Aim of the task: The entries are to be repeated exactly, with all pictures omitted.

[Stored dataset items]
◇ ◇ ◇

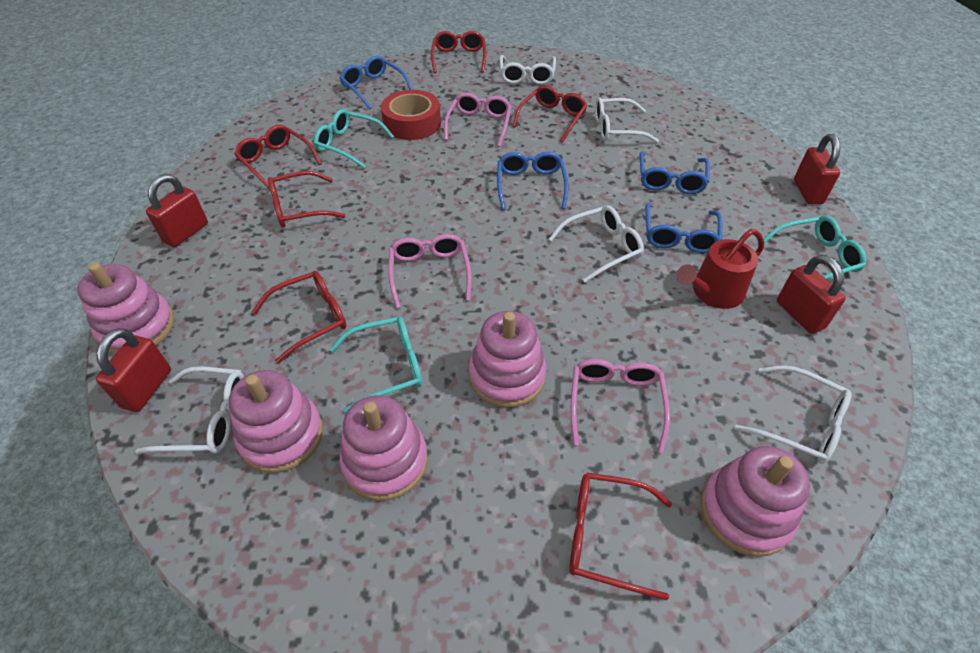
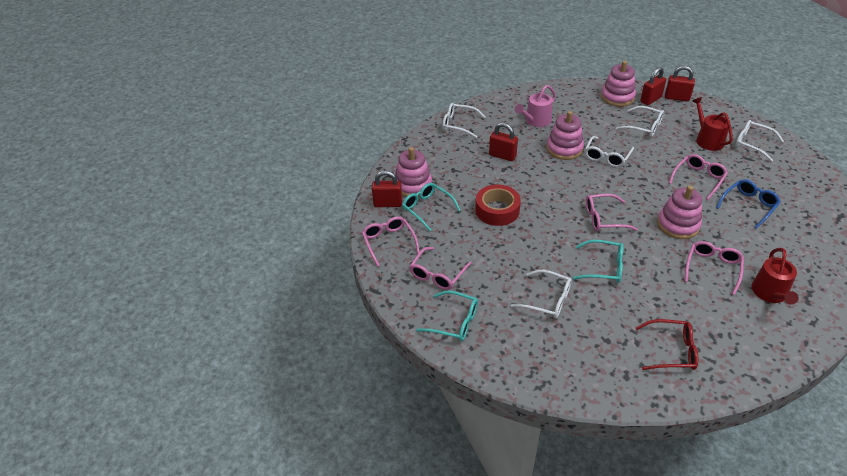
blue glasses: 4 -> 1
pink glasses: 3 -> 5
pink stacking toy: 5 -> 4
pink watering can: 0 -> 1
red glasses: 6 -> 1
red watering can: 1 -> 2

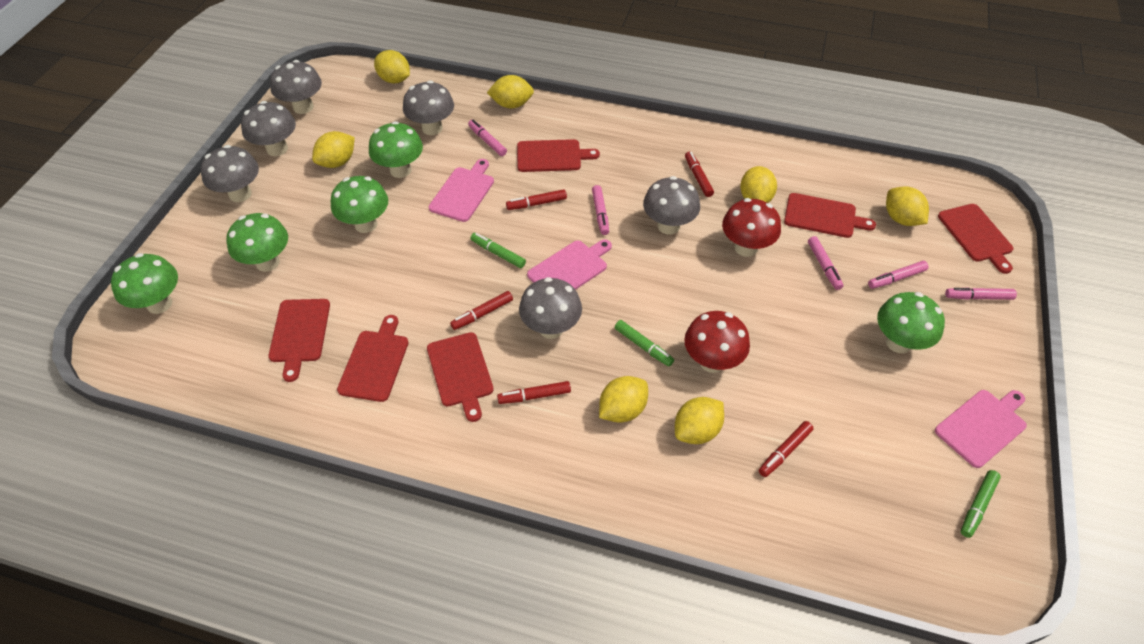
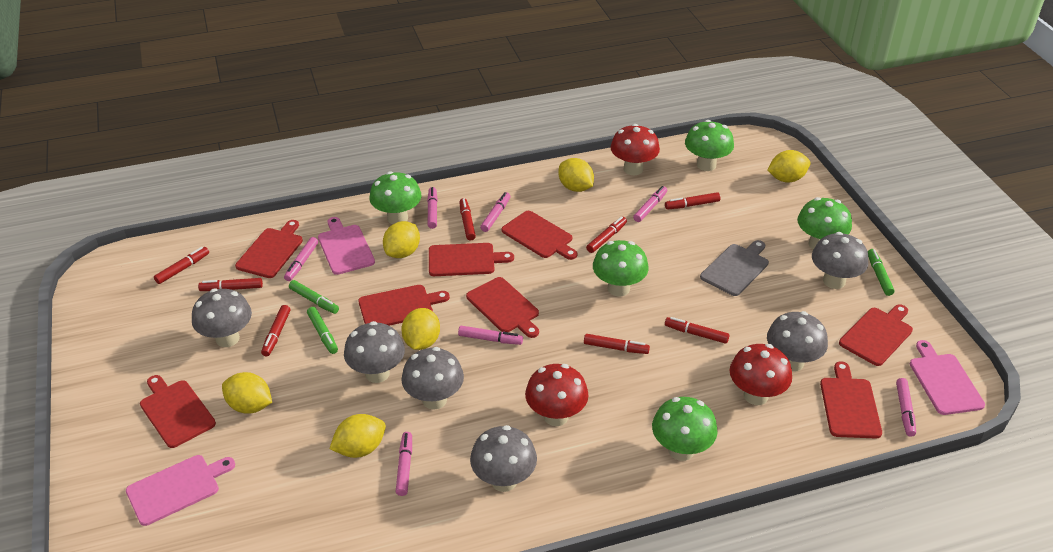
grey cutting board: 0 -> 1
pink marker: 5 -> 7
red cutting board: 6 -> 8
red marker: 5 -> 8
red mushroom: 2 -> 3
yellow lemon: 7 -> 6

◇ ◇ ◇

Task response:
blue glasses: 4 -> 1
pink glasses: 3 -> 5
pink stacking toy: 5 -> 4
pink watering can: 0 -> 1
red glasses: 6 -> 1
red watering can: 1 -> 2

grey cutting board: 0 -> 1
pink marker: 5 -> 7
red cutting board: 6 -> 8
red marker: 5 -> 8
red mushroom: 2 -> 3
yellow lemon: 7 -> 6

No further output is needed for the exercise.